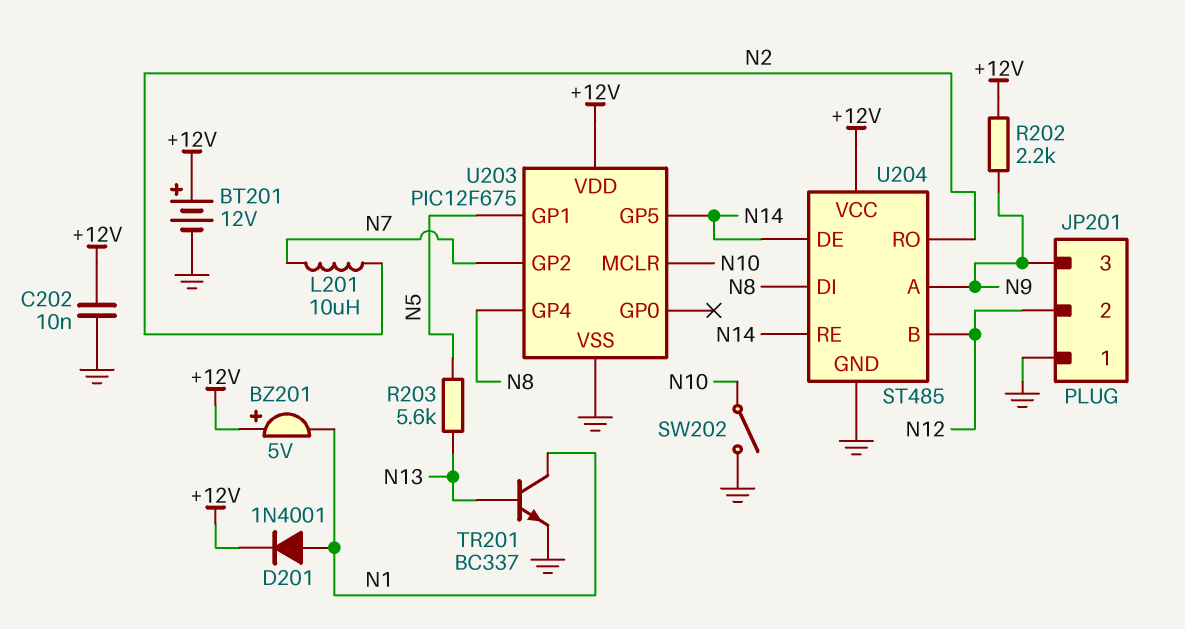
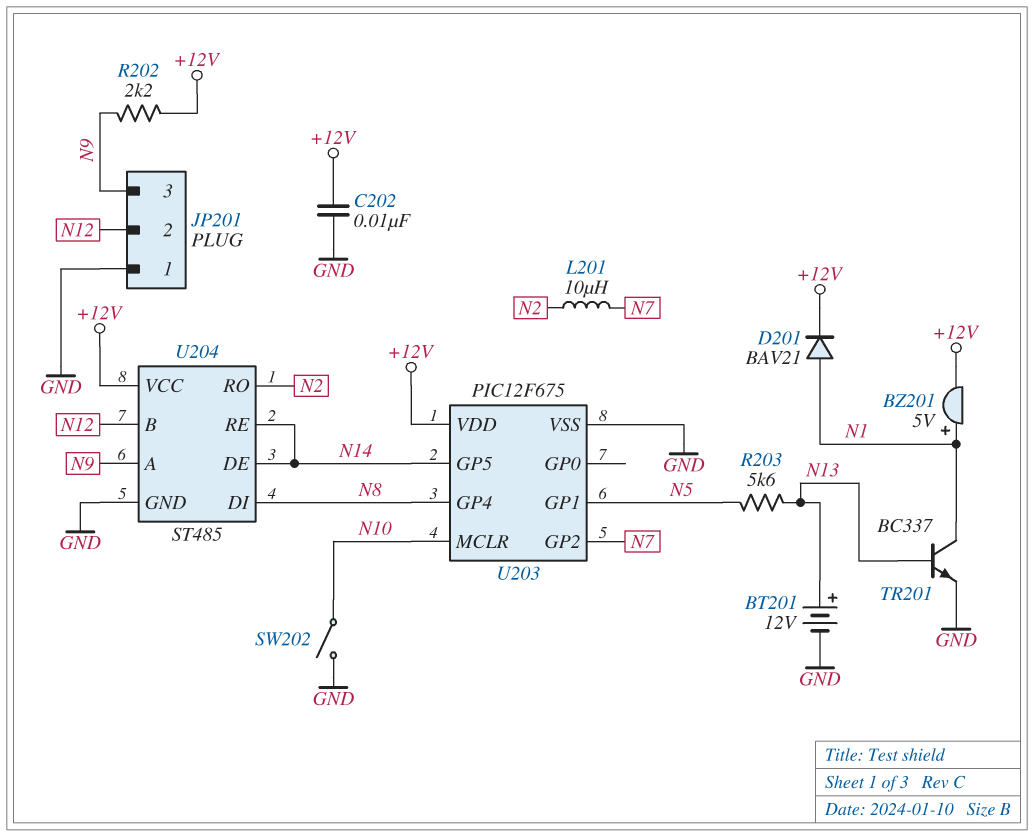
BT201: 12V (plus +12V, minus GND) -> 12V (plus N13, minus GND)
BZ201: buzzer 5V (plus +12V, minus N1) -> buzzer 5V (plus N1, minus +12V)
D201: diode 1N4001 (A N1, K +12V) -> diode BAV21 (A N1, K +12V)

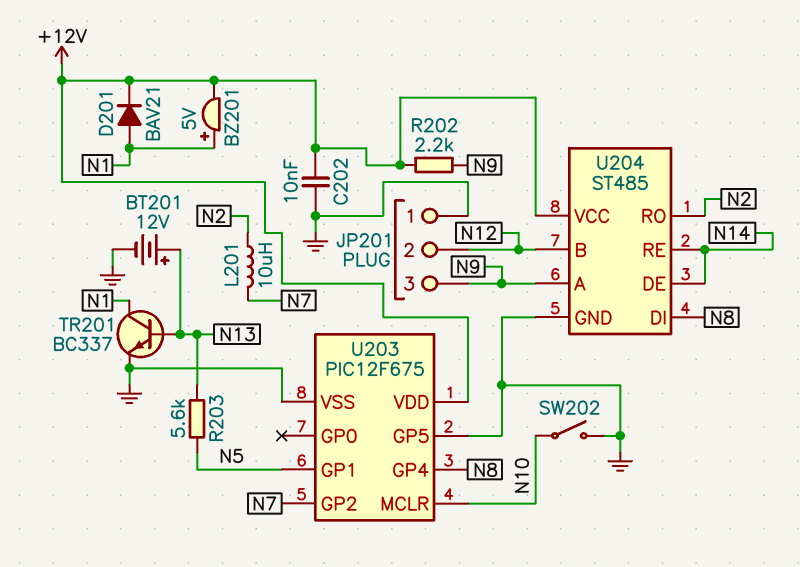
U203 pin GP5: N14 -> GND

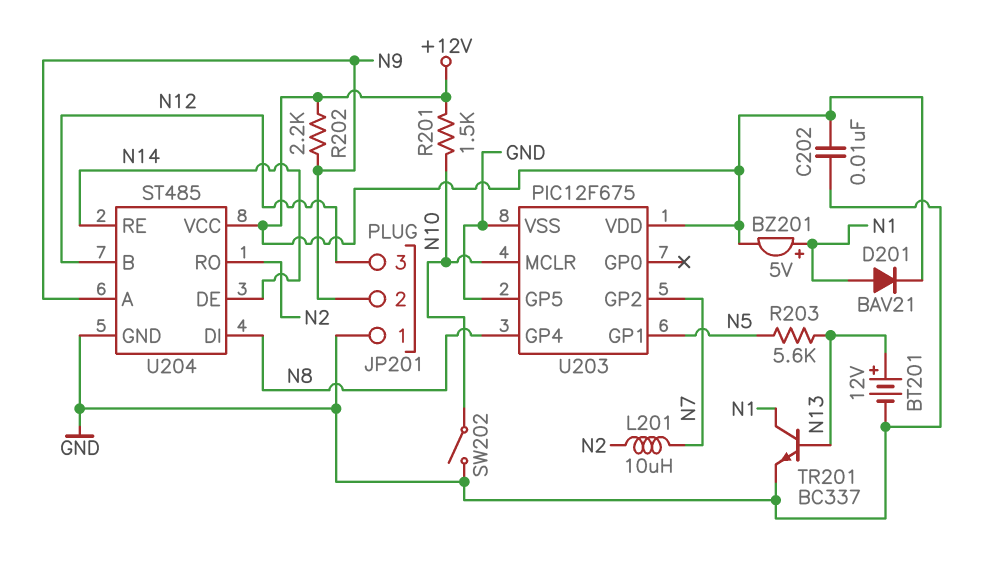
JP201 pin 2: N12 -> N9
JP201 pin 3: N9 -> N12
R201: none -> 1.5k (+12V, N10)

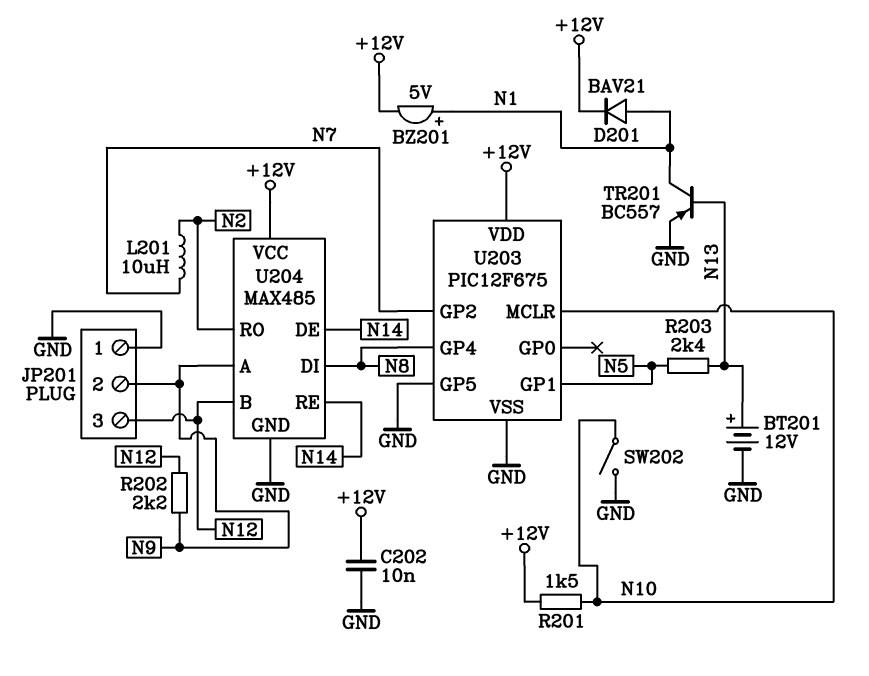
R202: 2.2k (+12V, N9) -> 2.2k (N9, N12)
R203: 5.6k (N5, N13) -> 2.4k (N5, N13)
TR201: NPN BC337 (B N13, C N1, E GND) -> PNP BC557 (B N13, C N1, E GND)
U204: ST485 -> MAX485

● ● ● ●

[What you have to do] Omit the pictures and restate the rest of the records verbatim.

[Response to this task]
BT201: 12V (plus +12V, minus GND) -> 12V (plus N13, minus GND)
BZ201: buzzer 5V (plus +12V, minus N1) -> buzzer 5V (plus N1, minus +12V)
D201: diode 1N4001 (A N1, K +12V) -> diode BAV21 (A N1, K +12V)

U203 pin GP5: N14 -> GND

JP201 pin 2: N12 -> N9
JP201 pin 3: N9 -> N12
R201: none -> 1.5k (+12V, N10)

R202: 2.2k (+12V, N9) -> 2.2k (N9, N12)
R203: 5.6k (N5, N13) -> 2.4k (N5, N13)
TR201: NPN BC337 (B N13, C N1, E GND) -> PNP BC557 (B N13, C N1, E GND)
U204: ST485 -> MAX485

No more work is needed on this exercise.